- **Stored items**
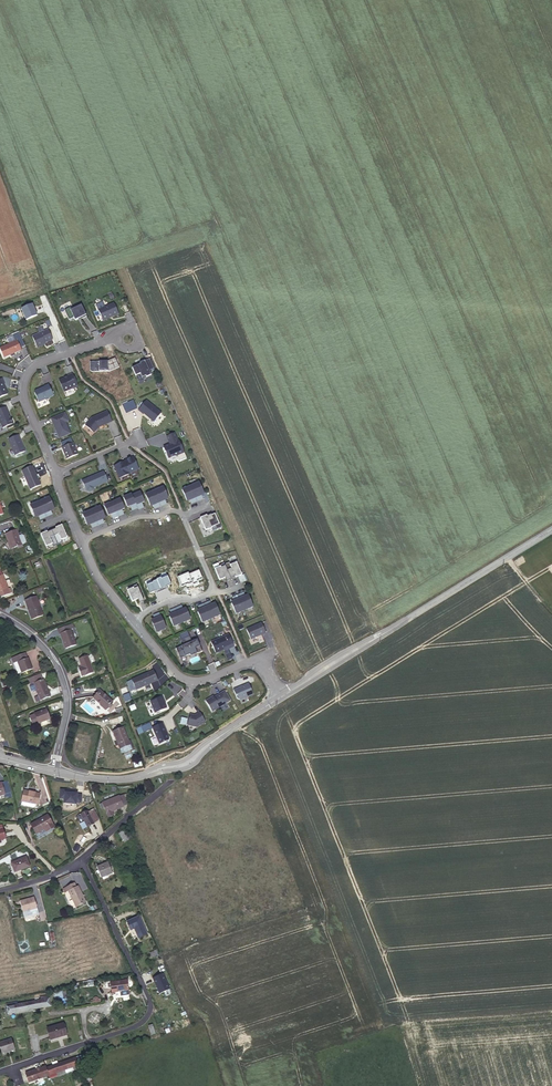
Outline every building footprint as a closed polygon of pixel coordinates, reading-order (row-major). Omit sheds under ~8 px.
[(119,315),(114,303),(111,304),(111,305),(99,311),(103,321),(119,315)] [(37,316),(32,304),(21,309),(23,314),(24,314),(27,321),(37,316)] [(87,315),(81,305),(71,310),(69,307),(64,310),(69,321),(74,318),(76,321),(87,315)] [(53,341),(48,329),(32,336),(37,349),(46,345),(45,344),(53,341)] [(14,340),(18,339),(20,347),(23,346),(20,333),(13,335),(14,340)] [(17,340),(0,347),(0,349),(4,359),(21,351),(17,340)] [(119,367),(115,358),(108,361),(88,362),(88,366),(91,366),(90,370),(92,372),(108,372),(110,371),(119,367)] [(154,368),(150,359),(140,363),(141,364),(132,368),(136,377),(141,374),(143,379),(151,375),(149,371),(154,368)] [(78,386),(72,374),(59,379),(64,392),(78,386)] [(54,397),(49,385),(44,387),(44,388),(35,391),(39,403),(54,397)] [(162,412),(147,400),(138,411),(141,414),(143,412),(154,422),(162,412)] [(6,407),(0,410),(0,423),(3,429),(13,424),(6,407)] [(113,422),(107,411),(92,418),(85,425),(95,434),(99,428),(113,422)] [(70,422),(65,412),(51,418),(59,439),(71,434),(66,424),(70,422)] [(178,442),(175,433),(166,437),(169,444),(164,447),(169,460),(185,453),(180,442),(178,442)] [(26,452),(18,435),(8,439),(15,456),(26,452)] [(79,455),(73,443),(62,447),(67,460),(79,455)] [(140,470),(134,457),(113,466),(119,480),(131,475),(130,474),(140,470)] [(41,485),(33,466),(22,470),(30,490),(41,485)] [(109,482),(104,471),(81,481),(86,492),(88,491),(88,492),(90,493),(93,492),(94,490),(94,488),(109,482)] [(199,482),(191,486),(197,501),(201,499),(199,495),(201,494),(204,493),(199,482)] [(191,486),(183,489),(187,500),(190,499),(192,498),(193,502),(197,501),(191,486)] [(161,487),(153,491),(160,506),(163,504),(161,500),(163,499),(166,498),(161,487)] [(153,491),(145,494),(149,505),(152,504),(154,503),(156,508),(160,506),(153,491)] [(140,492),(132,495),(137,508),(138,509),(142,507),(140,503),(142,502),(144,501),(140,492)] [(131,493),(124,496),(128,506),(130,506),(132,505),(134,509),(137,508),(132,495),(131,493)] [(56,510),(50,497),(40,502),(46,515),(56,510)] [(120,498),(113,501),(119,516),(123,514),(121,509),(123,509),(124,508),(120,498)] [(119,516),(113,501),(105,505),(109,514),(111,514),(113,513),(115,517),(119,516)] [(46,515),(40,502),(30,506),(35,519),(46,515)] [(101,505),(93,509),(99,524),(103,522),(101,518),(103,517),(106,516),(101,505)] [(93,509),(85,512),(89,523),(92,522),(94,521),(96,526),(99,524),(93,509)] [(207,516),(201,519),(206,531),(212,528),(213,531),(222,527),(215,514),(208,518),(207,516)] [(56,530),(52,531),(57,543),(68,538),(62,525),(55,528),(56,530)] [(8,542),(11,549),(22,545),(16,529),(5,534),(8,542)] [(57,543),(52,531),(48,533),(47,532),(40,535),(46,548),(57,543)] [(225,565),(226,566),(231,579),(236,577),(236,579),(243,576),(237,563),(230,565),(229,563),(225,565)] [(231,579),(226,566),(222,568),(221,567),(215,570),(220,582),(226,579),(227,582),(232,580),(231,579)] [(0,571),(0,596),(0,597),(12,593),(10,588),(8,588),(1,571),(0,571)] [(134,588),(127,591),(132,603),(138,600),(140,603),(144,602),(139,588),(135,590),(134,588)] [(243,592),(230,598),(237,614),(254,606),(248,594),(244,595),(243,592)] [(43,615),(36,596),(25,600),(32,619),(43,615)] [(221,615),(215,602),(211,604),(210,600),(196,606),(203,623),(221,615)] [(191,621),(186,609),(178,612),(183,624),(191,621)] [(183,624),(178,612),(169,616),(174,629),(183,624)] [(167,630),(161,617),(151,621),(156,634),(167,630)] [(76,645),(71,629),(74,628),(73,623),(57,629),(59,633),(60,633),(66,648),(76,645)] [(266,633),(261,623),(246,629),(251,640),(266,633)] [(235,646),(229,634),(211,642),(217,655),(235,646)] [(192,642),(190,637),(182,640),(184,646),(176,648),(181,660),(190,655),(191,658),(203,652),(198,640),(192,642)] [(20,670),(21,673),(32,669),(28,658),(27,658),(25,653),(11,658),(13,663),(17,662),(20,670)] [(94,672),(87,655),(79,658),(82,666),(78,668),(82,676),(85,675),(94,672)] [(158,681),(153,670),(131,680),(136,692),(158,681)] [(40,674),(29,679),(31,684),(33,683),(42,679),(40,674)] [(37,702),(50,696),(43,679),(42,679),(33,683),(36,690),(39,695),(34,697),(37,702)] [(254,695),(249,685),(234,691),(238,702),(254,695)] [(113,702),(100,690),(94,698),(106,709),(113,702)] [(231,702),(225,691),(206,702),(212,713),(231,702)] [(168,709),(163,697),(151,702),(156,714),(168,709)] [(50,719),(46,709),(34,713),(35,714),(30,716),(33,724),(38,722),(38,723),(50,719)] [(206,722),(200,713),(196,716),(190,715),(187,726),(197,729),(206,722)] [(170,740),(163,724),(153,728),(160,745),(170,740)] [(130,744),(123,727),(113,731),(120,748),(130,744)] [(5,782),(0,783),(0,796),(8,793),(5,782)] [(38,804),(40,794),(24,790),(22,801),(38,804)] [(135,797),(133,791),(124,795),(126,801),(135,797)] [(123,805),(120,796),(120,795),(103,802),(103,803),(100,804),(102,809),(105,807),(108,817),(114,815),(112,811),(119,808),(119,807),(124,806),(123,805)] [(94,823),(87,811),(81,814),(88,827),(94,823)] [(54,827),(48,815),(31,824),(36,833),(44,828),(46,831),(54,827)] [(119,832),(124,843),(132,838),(127,828),(119,832)] [(81,847),(75,844),(73,842),(72,844),(68,839),(67,840),(71,851),(72,850),(77,853),(81,847)] [(15,872),(30,866),(26,857),(11,863),(15,872)] [(112,873),(108,862),(97,867),(98,870),(99,872),(101,877),(102,877),(106,875),(112,873)] [(86,901),(77,886),(76,886),(74,882),(66,887),(68,891),(76,906),(86,901)] [(37,907),(34,897),(19,901),(23,912),(37,907)] [(146,934),(139,916),(127,921),(131,929),(134,928),(138,937),(146,934)] [(164,973),(153,977),(160,994),(171,989),(164,973)] [(128,990),(127,980),(110,982),(112,992),(128,990)] [(50,1006),(48,995),(40,997),(41,1000),(42,1007),(50,1006)] [(8,1013),(42,1007),(41,1000),(17,1005),(17,1001),(6,1003),(7,1008),(8,1013)] [(67,1035),(63,1023),(47,1028),(50,1039),(60,1036),(67,1035)] [(11,1039),(0,1042),(0,1047),(2,1052),(14,1048),(11,1039)] [(56,1072),(65,1069),(74,1066),(83,1063),(80,1055),(46,1067),(46,1066),(40,1068),(35,1069),(26,1073),(29,1082),(31,1081),(32,1081),(49,1075),(50,1078),(57,1076),(56,1072)]
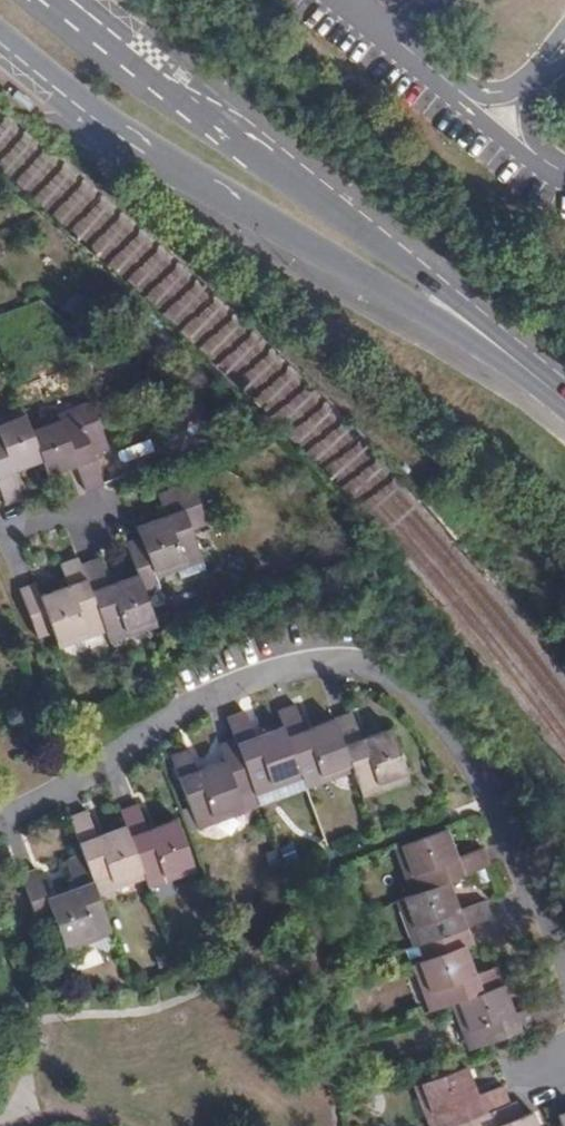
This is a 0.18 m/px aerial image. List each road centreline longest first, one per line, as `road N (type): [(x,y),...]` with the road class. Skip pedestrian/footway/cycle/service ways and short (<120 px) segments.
road 1 (secondary): [(0,41),(102,126),(529,369)]
road 2 (tertiary): [(330,206),(96,55),(28,0)]
road 3 (secondary): [(330,206),(76,0)]
road 4 (secondary): [(529,369),(330,206)]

- **Exercise instructions**
An exact copy of all the records is required, with the pictures omitted.

- **Output of the exercise**
Outline every building footprint as a closed polygon of pixel coordinates, reading-order (row-major). Omit sheds under ~8 px.
[(119,315),(114,303),(111,304),(111,305),(99,311),(103,321),(119,315)] [(37,316),(32,304),(21,309),(23,314),(24,314),(27,321),(37,316)] [(87,315),(81,305),(71,310),(69,307),(64,310),(69,321),(74,318),(76,321),(87,315)] [(53,341),(48,329),(32,336),(37,349),(46,345),(45,344),(53,341)] [(14,340),(18,339),(20,347),(23,346),(20,333),(13,335),(14,340)] [(17,340),(0,347),(0,349),(4,359),(21,351),(17,340)] [(119,367),(115,358),(108,361),(88,362),(88,366),(91,366),(90,370),(92,372),(108,372),(110,371),(119,367)] [(154,368),(150,359),(140,363),(141,364),(132,368),(136,377),(141,374),(143,379),(151,375),(149,371),(154,368)] [(78,386),(72,374),(59,379),(64,392),(78,386)] [(54,397),(49,385),(44,387),(44,388),(35,391),(39,403),(54,397)] [(162,412),(147,400),(138,411),(141,414),(143,412),(154,422),(162,412)] [(6,407),(0,410),(0,423),(3,429),(13,424),(6,407)] [(113,422),(107,411),(92,418),(85,425),(95,434),(99,428),(113,422)] [(70,422),(65,412),(51,418),(59,439),(71,434),(66,424),(70,422)] [(178,442),(175,433),(166,437),(169,444),(164,447),(169,460),(185,453),(180,442),(178,442)] [(26,452),(18,435),(8,439),(15,456),(26,452)] [(79,455),(73,443),(62,447),(67,460),(79,455)] [(140,470),(134,457),(113,466),(119,480),(131,475),(130,474),(140,470)] [(41,485),(33,466),(22,470),(30,490),(41,485)] [(109,482),(104,471),(81,481),(86,492),(88,491),(88,492),(90,493),(93,492),(94,490),(94,488),(109,482)] [(199,482),(191,486),(197,501),(201,499),(199,495),(201,494),(204,493),(199,482)] [(191,486),(183,489),(187,500),(190,499),(192,498),(193,502),(197,501),(191,486)] [(161,487),(153,491),(160,506),(163,504),(161,500),(163,499),(166,498),(161,487)] [(153,491),(145,494),(149,505),(152,504),(154,503),(156,508),(160,506),(153,491)] [(140,492),(132,495),(137,508),(138,509),(142,507),(140,503),(142,502),(144,501),(140,492)] [(131,493),(124,496),(128,506),(130,506),(132,505),(134,509),(137,508),(132,495),(131,493)] [(56,510),(50,497),(40,502),(46,515),(56,510)] [(120,498),(113,501),(119,516),(123,514),(121,509),(123,509),(124,508),(120,498)] [(119,516),(113,501),(105,505),(109,514),(111,514),(113,513),(115,517),(119,516)] [(46,515),(40,502),(30,506),(35,519),(46,515)] [(101,505),(93,509),(99,524),(103,522),(101,518),(103,517),(106,516),(101,505)] [(93,509),(85,512),(89,523),(92,522),(94,521),(96,526),(99,524),(93,509)] [(207,516),(201,519),(206,531),(212,528),(213,531),(222,527),(215,514),(208,518),(207,516)] [(56,530),(52,531),(57,543),(68,538),(62,525),(55,528),(56,530)] [(8,542),(11,549),(22,545),(16,529),(5,534),(8,542)] [(57,543),(52,531),(48,533),(47,532),(40,535),(46,548),(57,543)] [(225,565),(226,566),(231,579),(236,577),(236,579),(243,576),(237,563),(230,565),(229,563),(225,565)] [(231,579),(226,566),(222,568),(221,567),(215,570),(220,582),(226,579),(227,582),(232,580),(231,579)] [(0,571),(0,596),(0,597),(12,593),(10,588),(8,588),(1,571),(0,571)] [(134,588),(127,591),(132,603),(138,600),(140,603),(144,602),(139,588),(135,590),(134,588)] [(243,592),(230,598),(237,614),(254,606),(248,594),(244,595),(243,592)] [(43,615),(36,596),(25,600),(32,619),(43,615)] [(221,615),(215,602),(211,604),(210,600),(196,606),(203,623),(221,615)] [(191,621),(186,609),(178,612),(183,624),(191,621)] [(183,624),(178,612),(169,616),(174,629),(183,624)] [(167,630),(161,617),(151,621),(156,634),(167,630)] [(76,645),(71,629),(74,628),(73,623),(57,629),(59,633),(60,633),(66,648),(76,645)] [(266,633),(261,623),(246,629),(251,640),(266,633)] [(235,646),(229,634),(211,642),(217,655),(235,646)] [(192,642),(190,637),(182,640),(184,646),(176,648),(181,660),(190,655),(191,658),(203,652),(198,640),(192,642)] [(20,670),(21,673),(32,669),(28,658),(27,658),(25,653),(11,658),(13,663),(17,662),(20,670)] [(94,672),(87,655),(79,658),(82,666),(78,668),(82,676),(85,675),(94,672)] [(158,681),(153,670),(131,680),(136,692),(158,681)] [(40,674),(29,679),(31,684),(33,683),(42,679),(40,674)] [(37,702),(50,696),(43,679),(42,679),(33,683),(36,690),(39,695),(34,697),(37,702)] [(254,695),(249,685),(234,691),(238,702),(254,695)] [(113,702),(100,690),(94,698),(106,709),(113,702)] [(231,702),(225,691),(206,702),(212,713),(231,702)] [(168,709),(163,697),(151,702),(156,714),(168,709)] [(50,719),(46,709),(34,713),(35,714),(30,716),(33,724),(38,722),(38,723),(50,719)] [(206,722),(200,713),(196,716),(190,715),(187,726),(197,729),(206,722)] [(170,740),(163,724),(153,728),(160,745),(170,740)] [(130,744),(123,727),(113,731),(120,748),(130,744)] [(5,782),(0,783),(0,796),(8,793),(5,782)] [(38,804),(40,794),(24,790),(22,801),(38,804)] [(135,797),(133,791),(124,795),(126,801),(135,797)] [(123,805),(120,796),(120,795),(103,802),(103,803),(100,804),(102,809),(105,807),(108,817),(114,815),(112,811),(119,808),(119,807),(124,806),(123,805)] [(94,823),(87,811),(81,814),(88,827),(94,823)] [(54,827),(48,815),(31,824),(36,833),(44,828),(46,831),(54,827)] [(119,832),(124,843),(132,838),(127,828),(119,832)] [(81,847),(75,844),(73,842),(72,844),(68,839),(67,840),(71,851),(72,850),(77,853),(81,847)] [(15,872),(30,866),(26,857),(11,863),(15,872)] [(112,873),(108,862),(97,867),(98,870),(99,872),(101,877),(102,877),(106,875),(112,873)] [(86,901),(77,886),(76,886),(74,882),(66,887),(68,891),(76,906),(86,901)] [(37,907),(34,897),(19,901),(23,912),(37,907)] [(146,934),(139,916),(127,921),(131,929),(134,928),(138,937),(146,934)] [(164,973),(153,977),(160,994),(171,989),(164,973)] [(128,990),(127,980),(110,982),(112,992),(128,990)] [(50,1006),(48,995),(40,997),(41,1000),(42,1007),(50,1006)] [(8,1013),(42,1007),(41,1000),(17,1005),(17,1001),(6,1003),(7,1008),(8,1013)] [(67,1035),(63,1023),(47,1028),(50,1039),(60,1036),(67,1035)] [(11,1039),(0,1042),(0,1047),(2,1052),(14,1048),(11,1039)] [(56,1072),(65,1069),(74,1066),(83,1063),(80,1055),(46,1067),(46,1066),(40,1068),(35,1069),(26,1073),(29,1082),(31,1081),(32,1081),(49,1075),(50,1078),(57,1076),(56,1072)]
This is a 0.18 m/px aerial image. List each road centreline longest first, one per line, as `road N (type): [(x,y),...]` with the road class. Skip pedestrian/footway/cycle/service ways and short (<120 px) segments.
road 1 (secondary): [(0,41),(102,126),(529,369)]
road 2 (tertiary): [(330,206),(96,55),(28,0)]
road 3 (secondary): [(330,206),(76,0)]
road 4 (secondary): [(529,369),(330,206)]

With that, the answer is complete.